(Data entries)
◆ ◆ ◆ ◆ ◆

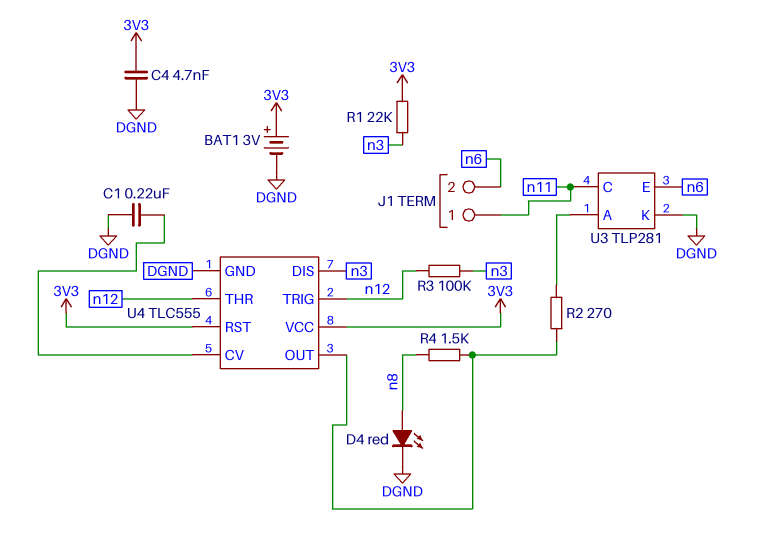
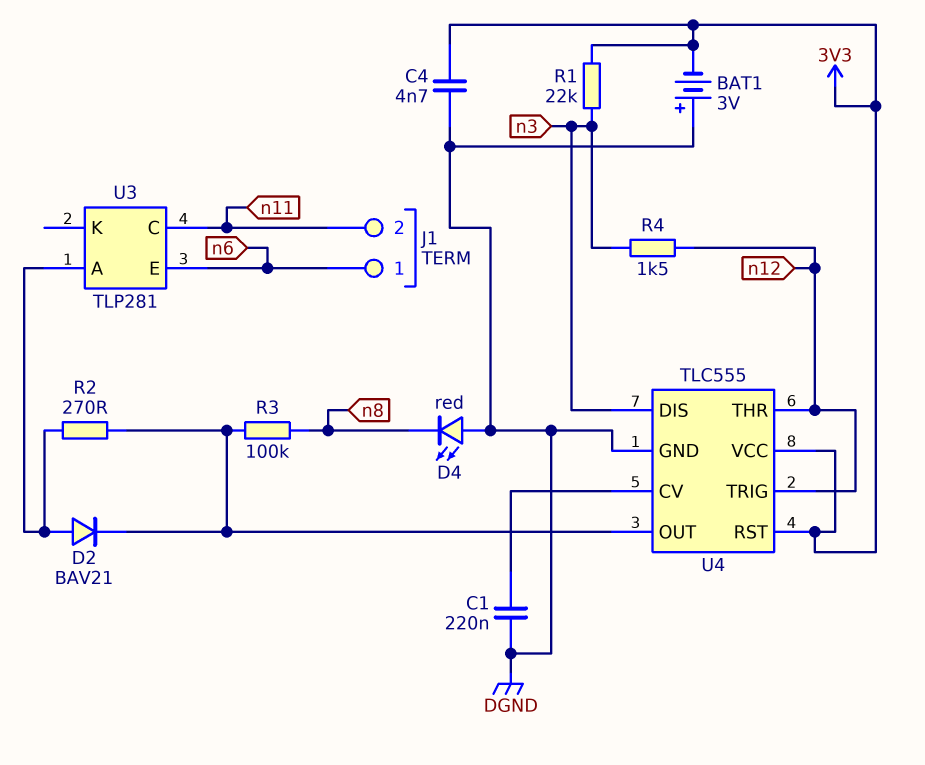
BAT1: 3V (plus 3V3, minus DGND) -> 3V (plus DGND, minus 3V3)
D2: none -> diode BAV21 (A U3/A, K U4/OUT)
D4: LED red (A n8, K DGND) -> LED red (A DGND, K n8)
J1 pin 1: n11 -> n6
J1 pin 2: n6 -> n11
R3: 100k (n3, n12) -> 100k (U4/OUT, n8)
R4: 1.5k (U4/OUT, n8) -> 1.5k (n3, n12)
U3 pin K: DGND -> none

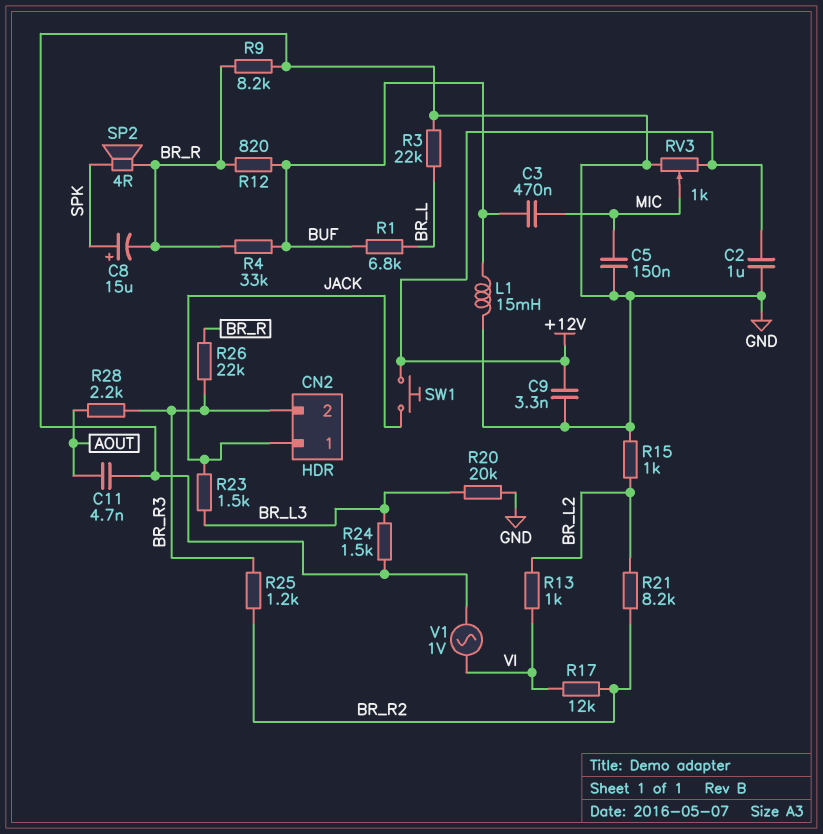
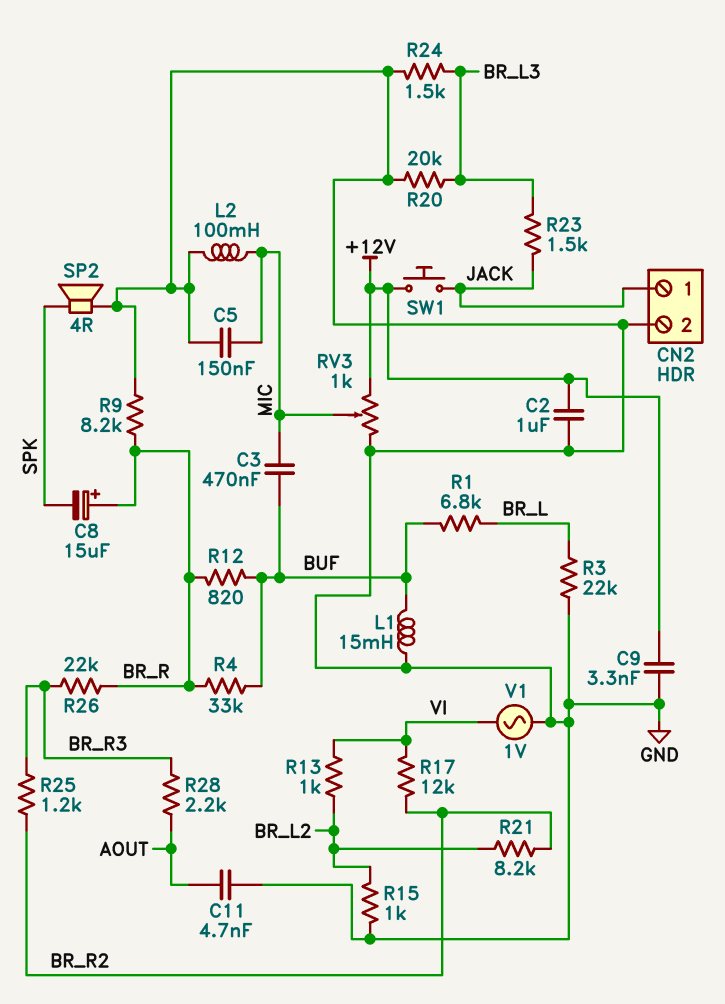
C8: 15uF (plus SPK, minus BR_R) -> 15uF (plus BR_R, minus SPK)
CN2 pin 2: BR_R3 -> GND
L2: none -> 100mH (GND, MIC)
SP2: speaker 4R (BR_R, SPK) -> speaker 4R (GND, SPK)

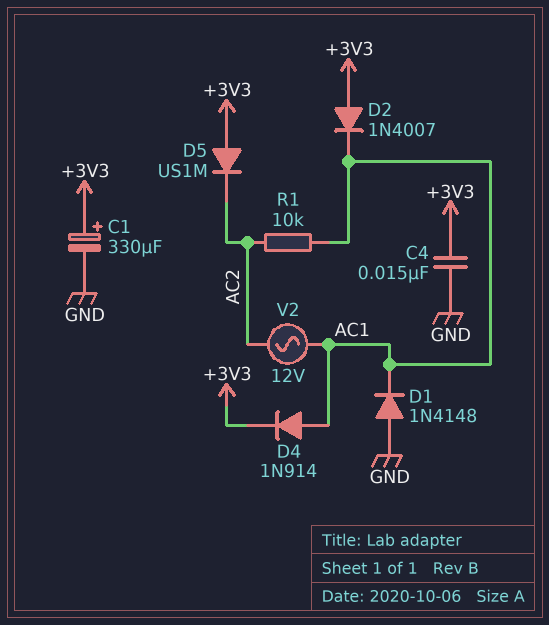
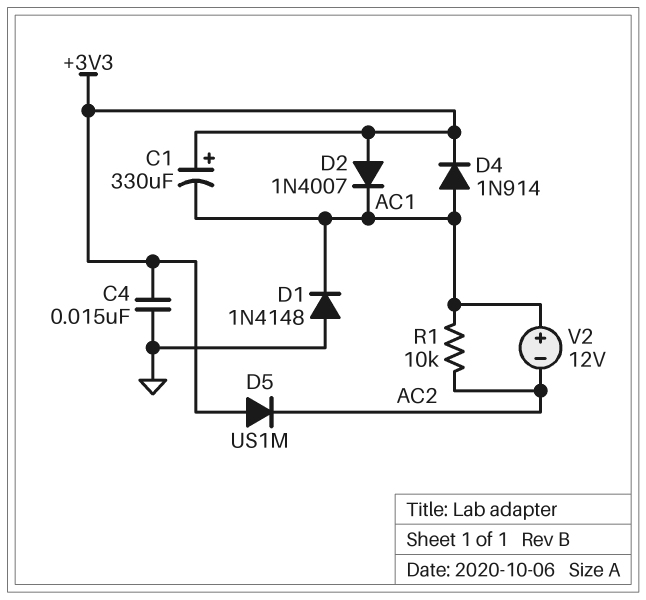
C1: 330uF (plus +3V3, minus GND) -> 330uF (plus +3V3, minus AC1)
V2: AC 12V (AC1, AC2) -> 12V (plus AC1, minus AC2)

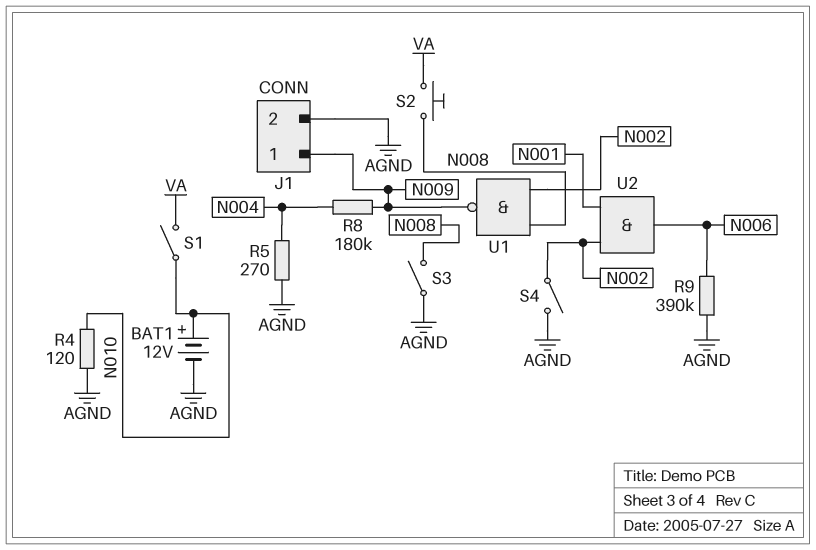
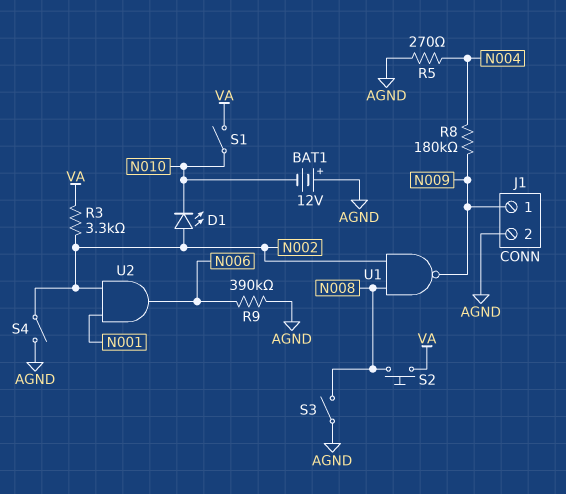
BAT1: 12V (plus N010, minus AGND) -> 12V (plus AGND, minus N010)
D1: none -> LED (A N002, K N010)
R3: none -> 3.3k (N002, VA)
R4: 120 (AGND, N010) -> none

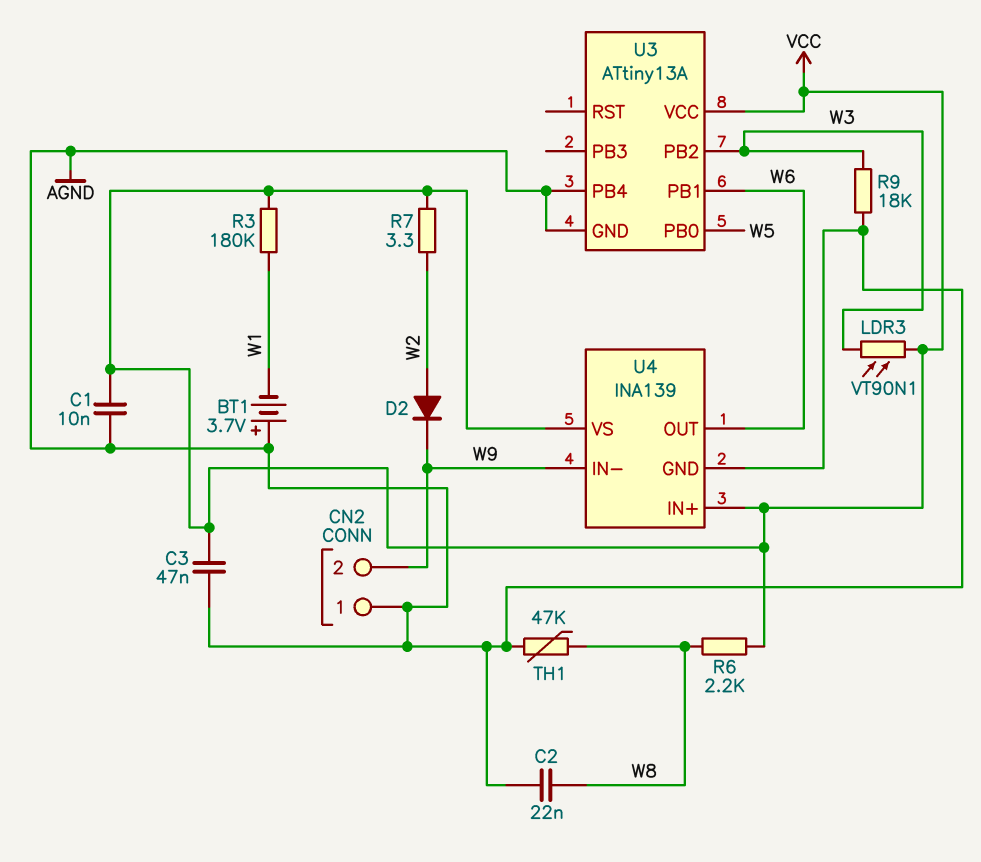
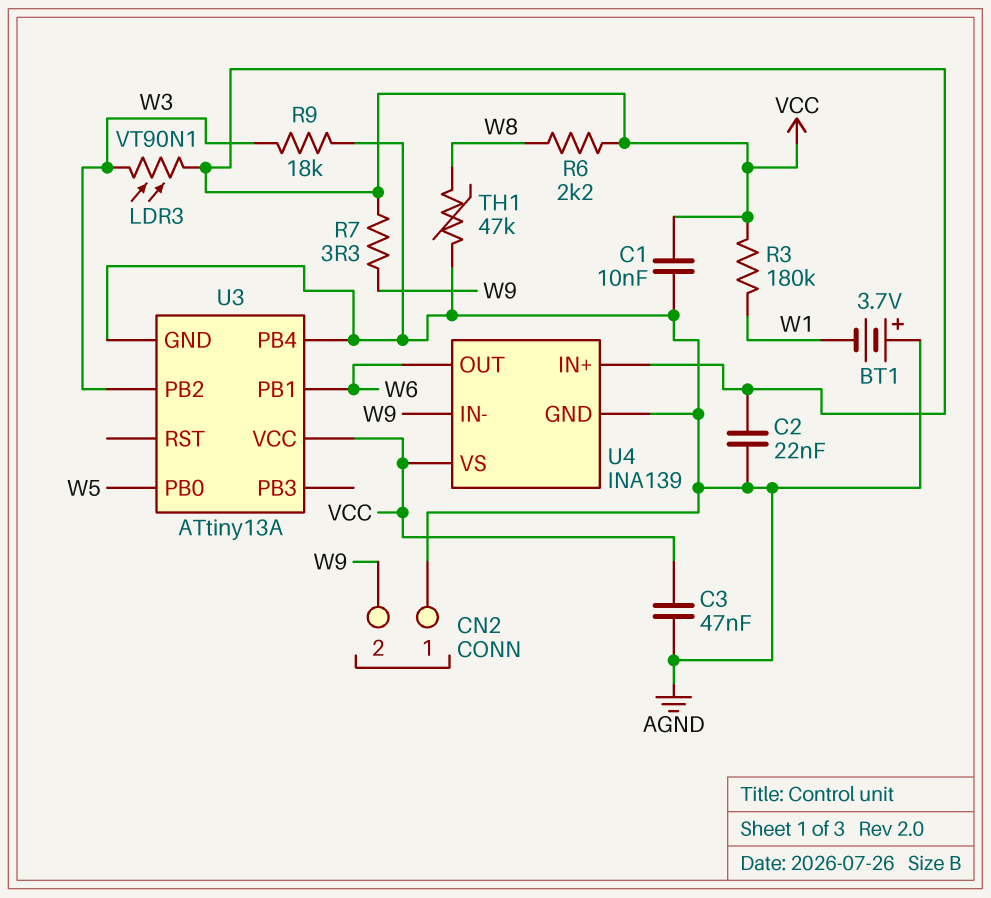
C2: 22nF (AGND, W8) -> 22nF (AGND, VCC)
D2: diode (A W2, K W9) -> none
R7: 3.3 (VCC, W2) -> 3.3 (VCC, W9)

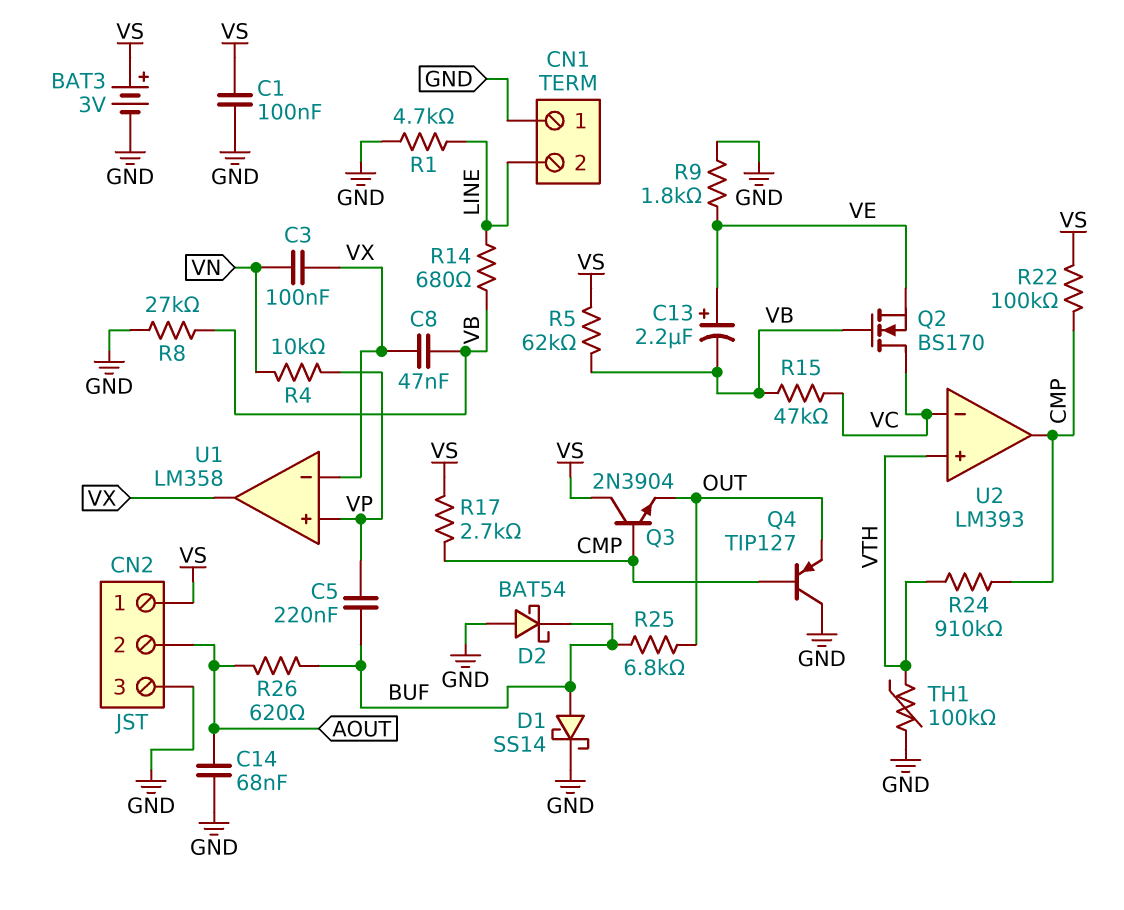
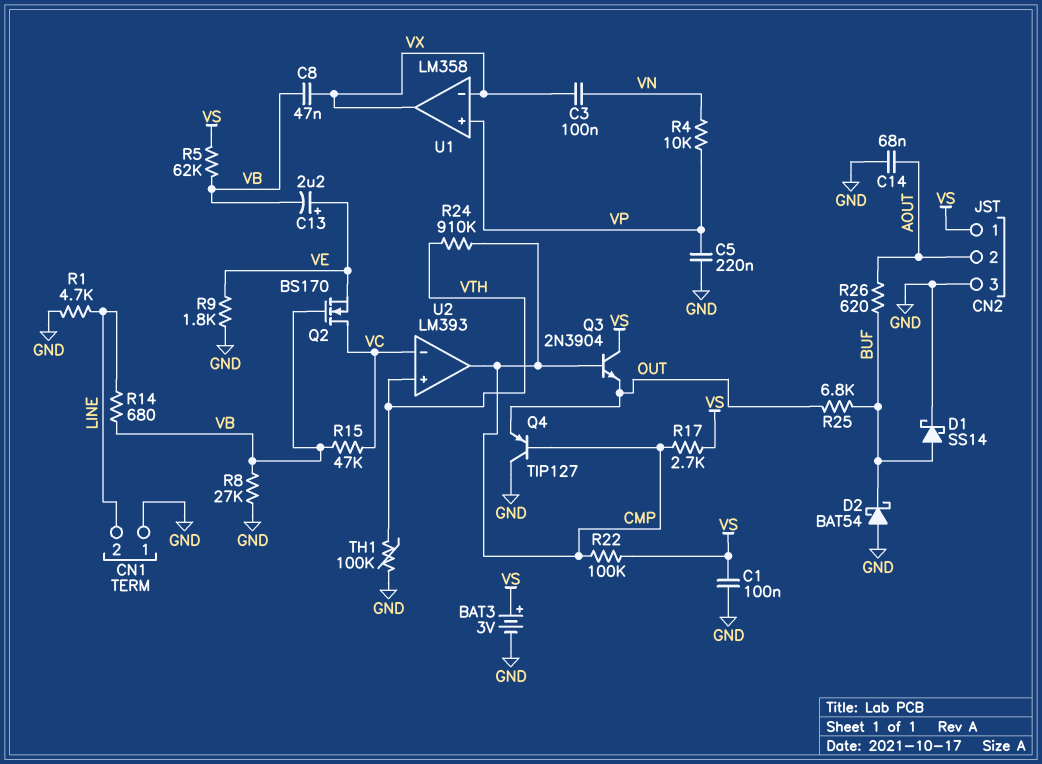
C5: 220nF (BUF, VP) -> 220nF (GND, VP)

◆ ◆ ◆ ◆ ◆

■ **WORK TO COMPLETE**: Before answering, please find the line containing "C2: 22nF (AGND, W8) -> 22nF (AGND, VCC)" above, then copy exactly from it through the last line of the entries, both included, without pictures.

■ **EXERCISE SOLUTION**:
C2: 22nF (AGND, W8) -> 22nF (AGND, VCC)
D2: diode (A W2, K W9) -> none
R7: 3.3 (VCC, W2) -> 3.3 (VCC, W9)

C5: 220nF (BUF, VP) -> 220nF (GND, VP)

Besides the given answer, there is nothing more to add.